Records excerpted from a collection
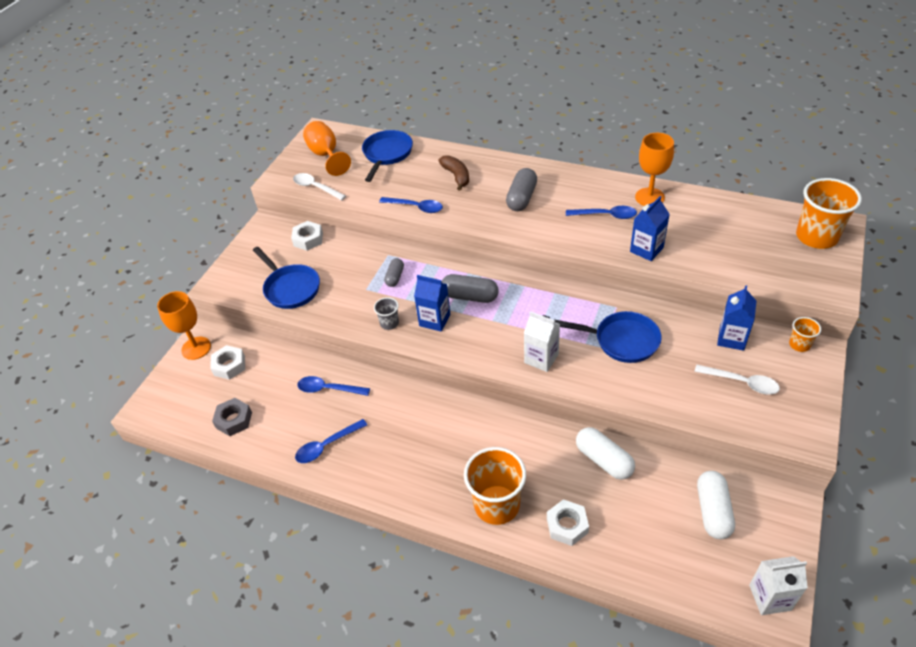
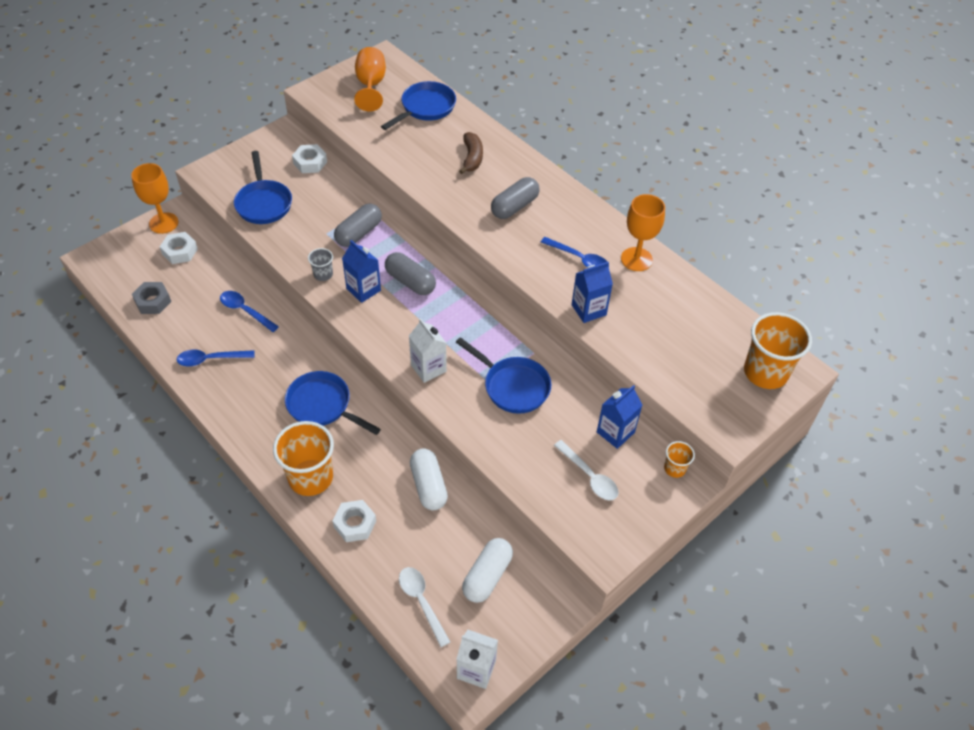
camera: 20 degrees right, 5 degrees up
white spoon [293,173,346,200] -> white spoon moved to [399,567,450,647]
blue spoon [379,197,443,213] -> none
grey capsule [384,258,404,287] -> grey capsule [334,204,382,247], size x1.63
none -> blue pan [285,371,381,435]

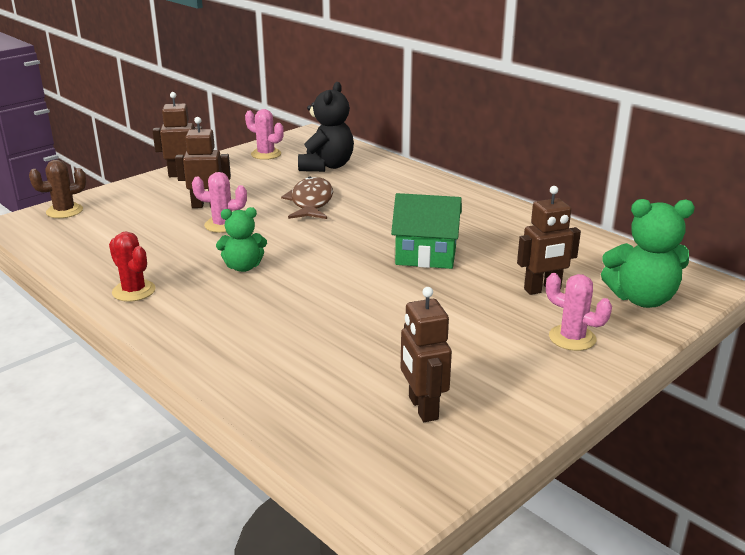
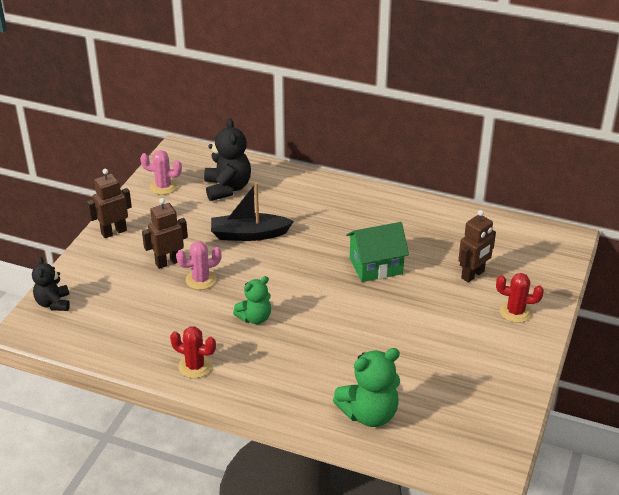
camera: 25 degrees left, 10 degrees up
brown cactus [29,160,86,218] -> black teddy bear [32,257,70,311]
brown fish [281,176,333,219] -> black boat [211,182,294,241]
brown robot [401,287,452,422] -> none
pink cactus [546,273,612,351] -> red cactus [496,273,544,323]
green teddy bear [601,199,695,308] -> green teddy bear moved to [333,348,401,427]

**REQUIRED WORK**
Write out exactly the lines from the line holding "camera: 25 degrees left, 10 degrees up" through the last line of the data, and nothing besides those lines.

**EXERCISE RESPONSE**
camera: 25 degrees left, 10 degrees up
brown cactus [29,160,86,218] -> black teddy bear [32,257,70,311]
brown fish [281,176,333,219] -> black boat [211,182,294,241]
brown robot [401,287,452,422] -> none
pink cactus [546,273,612,351] -> red cactus [496,273,544,323]
green teddy bear [601,199,695,308] -> green teddy bear moved to [333,348,401,427]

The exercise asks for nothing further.